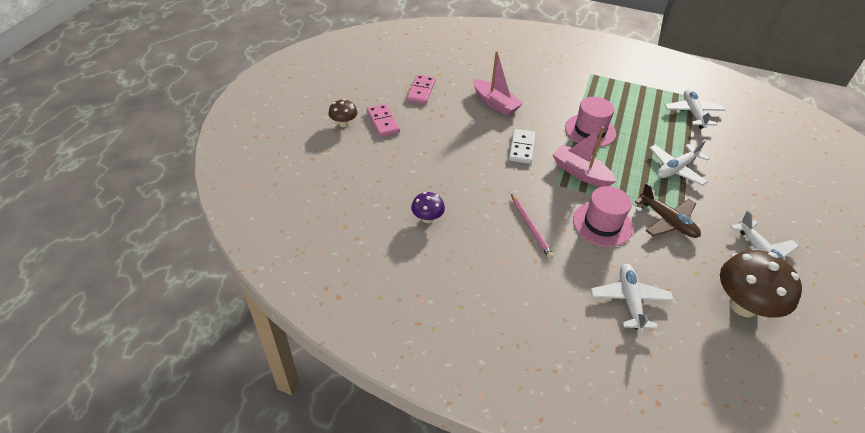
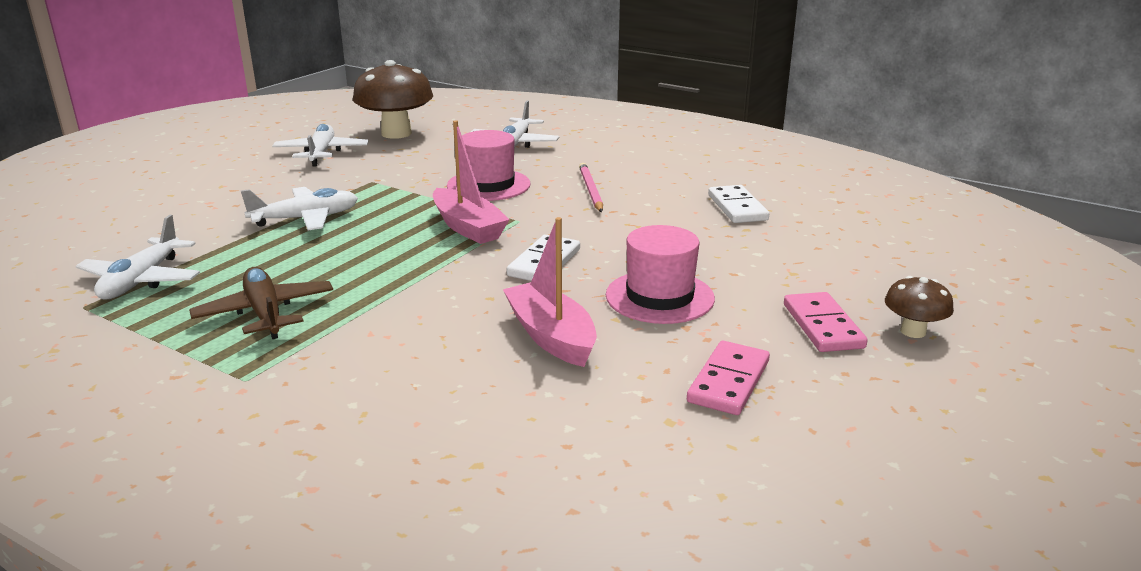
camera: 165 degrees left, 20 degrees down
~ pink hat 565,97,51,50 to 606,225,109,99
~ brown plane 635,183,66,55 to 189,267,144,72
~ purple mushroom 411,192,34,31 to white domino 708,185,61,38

◇ ◇ ◇

_Aim of the task_
Would you please copy the material exactly, leaving all the pictures out?

_Solution to this exercise_
camera: 165 degrees left, 20 degrees down
~ pink hat 565,97,51,50 to 606,225,109,99
~ brown plane 635,183,66,55 to 189,267,144,72
~ purple mushroom 411,192,34,31 to white domino 708,185,61,38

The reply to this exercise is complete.